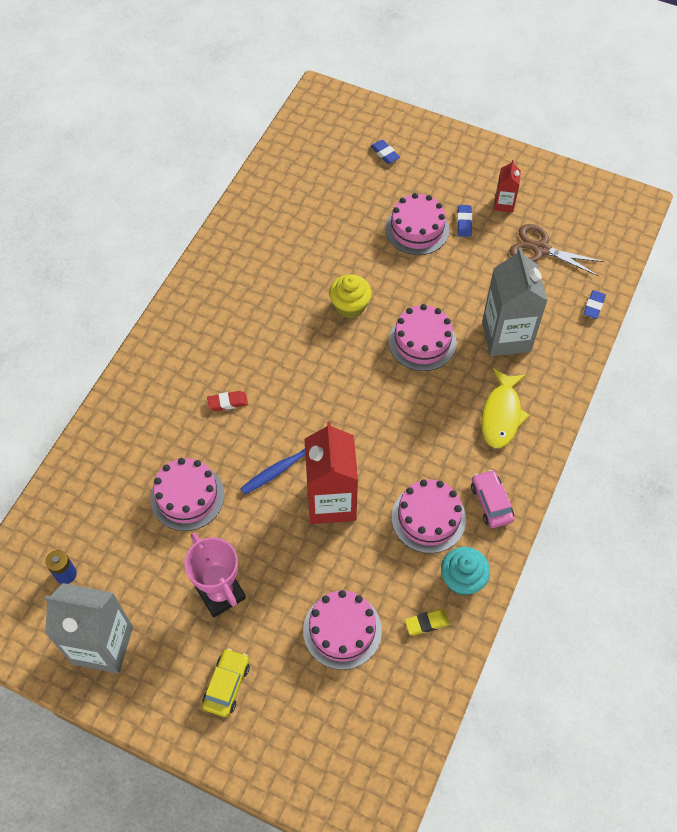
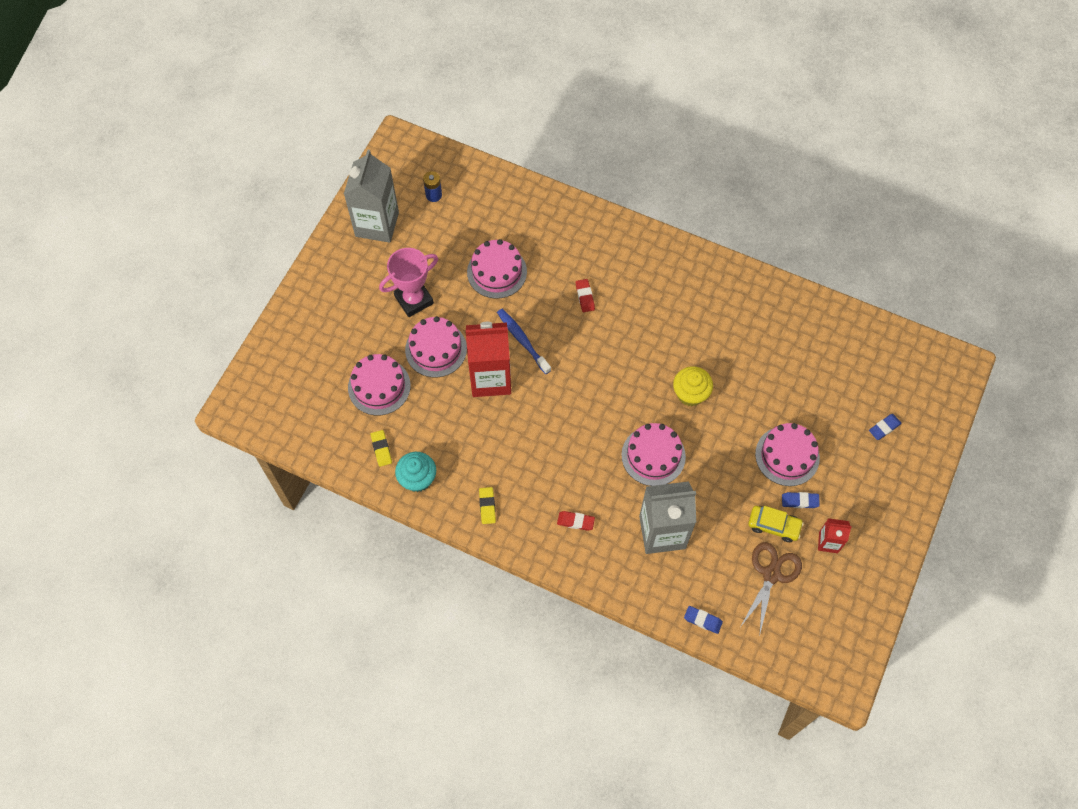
camera: 90 degrees right, 5 degrees up
yellow car [202,648,250,717] -> yellow car moved to [748,506,804,542]
pink cake [392,479,466,553] -> pink cake moved to [405,316,467,377]
pink car [471,470,514,528] -> yellow eraser [479,487,496,524]
yellow fish [481,368,530,448] -> red eraser [557,511,595,531]

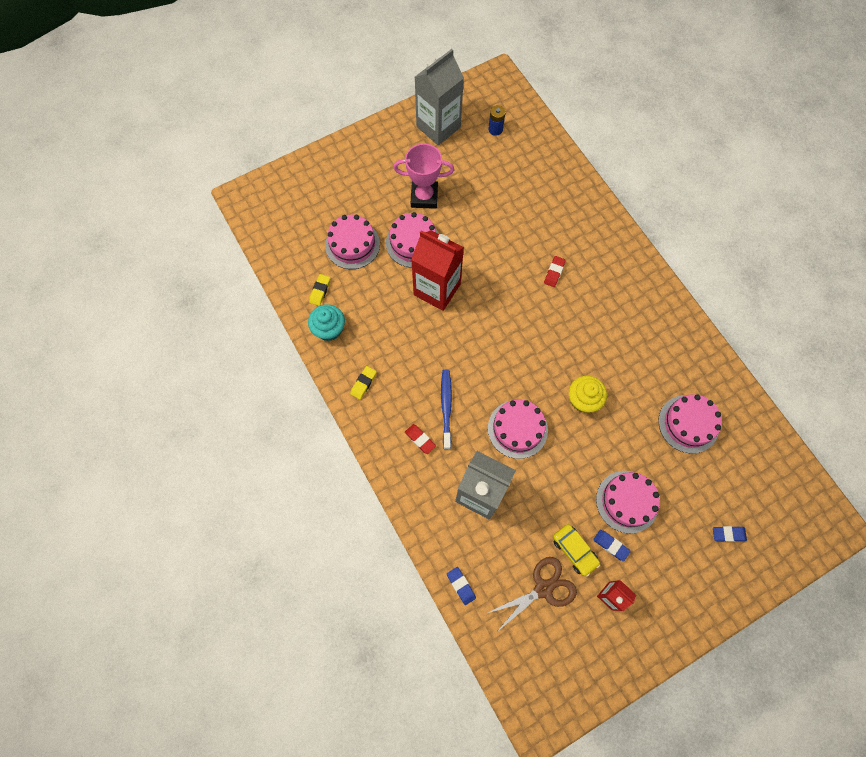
camera: 35 degrees right, 5 degrees up
pink cake [467,239,527,299] -> pink cake moved to [658,394,722,454]
blue toothbrush [497,309,551,374] -> blue toothbrush moved to [441,370,452,449]

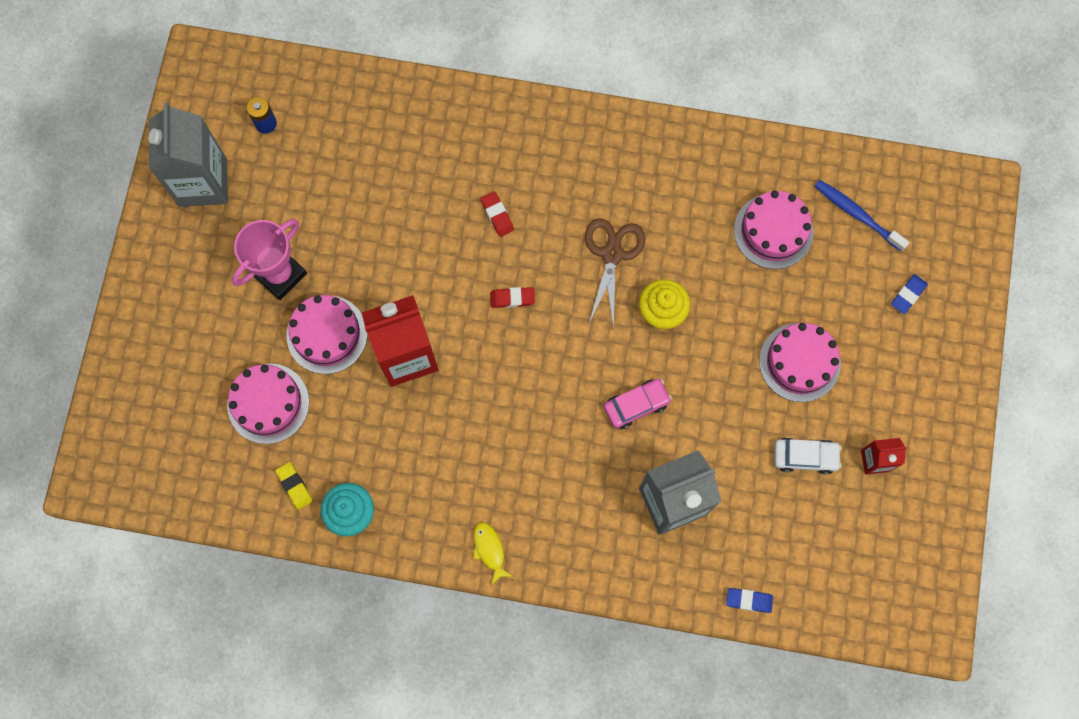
camera: 50 degrees left, 5 degrees up
yellow eraser [350,366,377,399] -> none
red eraser [405,424,436,454] -> red eraser moved to [490,287,535,308]
blue toothbrush [441,370,452,449] -> blue toothbrush moved to [814,180,910,252]
pink cake [488,399,548,459] -> pink car [604,379,672,429]
brown scissors [488,557,577,632] -> brown scissors moved to [585,218,645,328]
yellow car [553,524,600,577] -> white car [774,438,841,474]
blue eraser [593,530,631,561] -> none
none -> yellow fish [473,522,513,584]

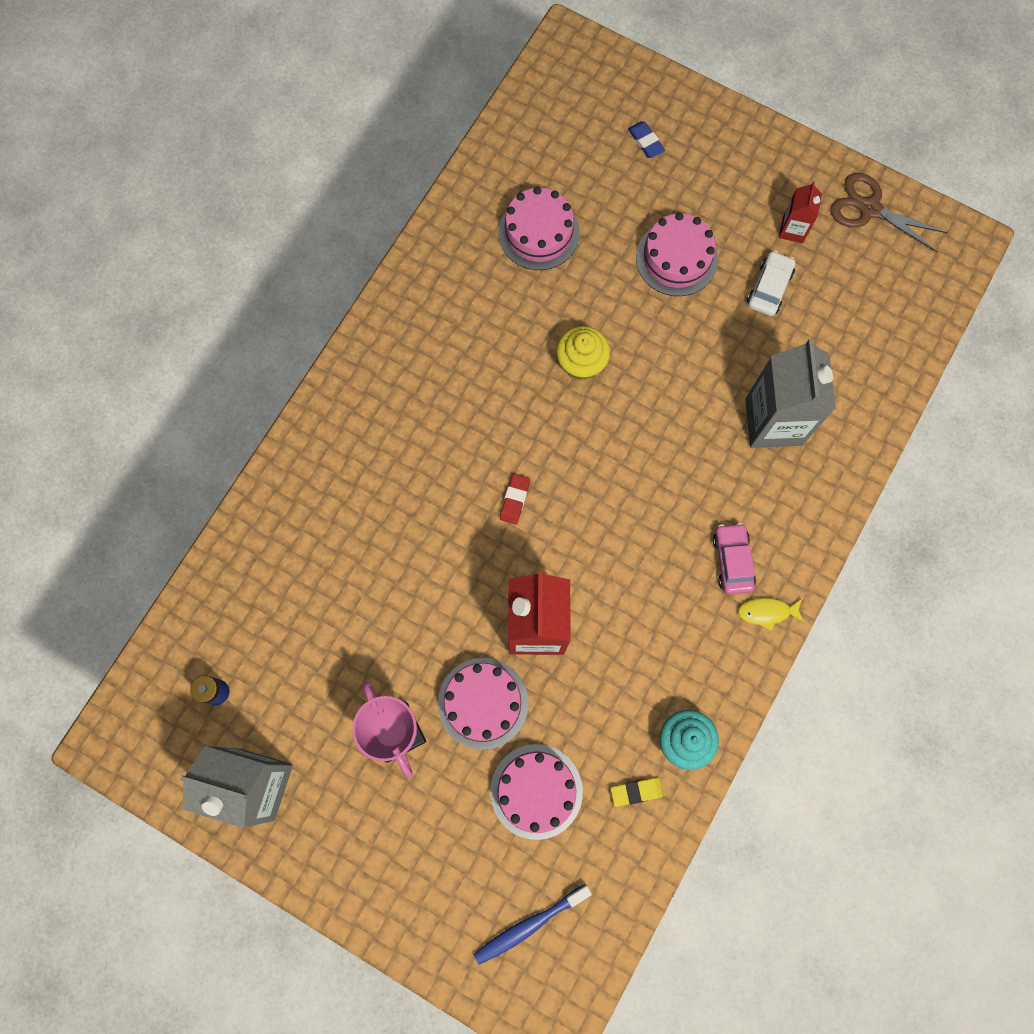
camera: 70 degrees left, 0 degrees up
red eraser [481,192,514,237] -> none
brown scissors [585,218,645,328] -> brown scissors moved to [830,173,948,253]
pink car [604,379,672,429] -> pink car moved to [713,523,756,594]
blue eraser [726,588,773,613] -> none
blue toothbrush [814,180,910,252] -> blue toothbrush moved to [473,884,592,964]

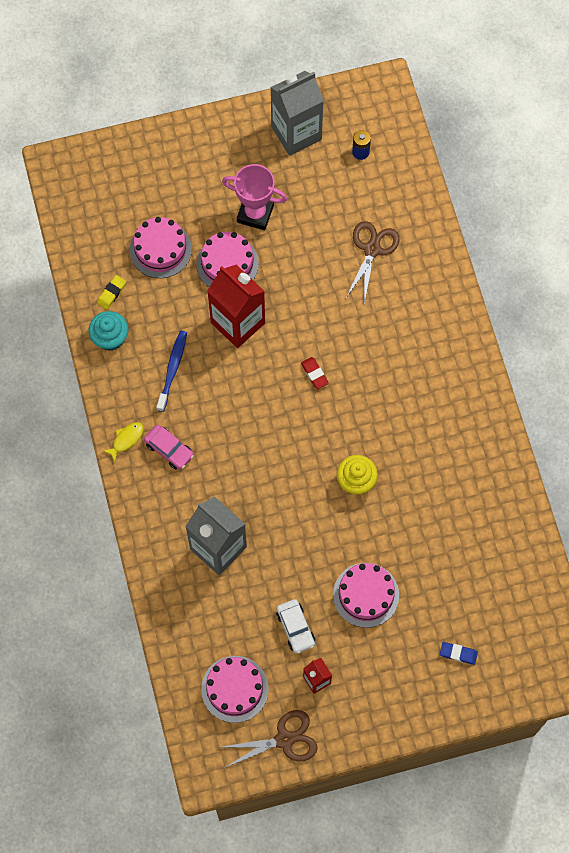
camera: 135 degrees right, 5 degrees down
blue toothbrush [473,884,592,964] -> blue toothbrush moved to [156,331,187,412]
pink cake [498,187,580,270] -> pink cake moved to [201,656,269,723]
none -> brown scissors [346,221,400,303]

──────

WHAT IS BEING ASKED:
Leave out the images and write out the lines above exactly, from the one with "pink cake [488,399,548,459]" up to and including the one with "camera: 135 degrees right, 5 degrees down".

RESPONSE TO THIS TASK:
pink cake [488,399,548,459] -> pink car [604,379,672,429]
brown scissors [488,557,577,632] -> brown scissors moved to [585,218,645,328]
yellow car [553,524,600,577] -> white car [774,438,841,474]
blue eraser [593,530,631,561] -> none
none -> yellow fish [473,522,513,584]

camera: 70 degrees left, 0 degrees up
red eraser [481,192,514,237] -> none
brown scissors [585,218,645,328] -> brown scissors moved to [830,173,948,253]
pink car [604,379,672,429] -> pink car moved to [713,523,756,594]
blue eraser [726,588,773,613] -> none
blue toothbrush [814,180,910,252] -> blue toothbrush moved to [473,884,592,964]

camera: 135 degrees right, 5 degrees down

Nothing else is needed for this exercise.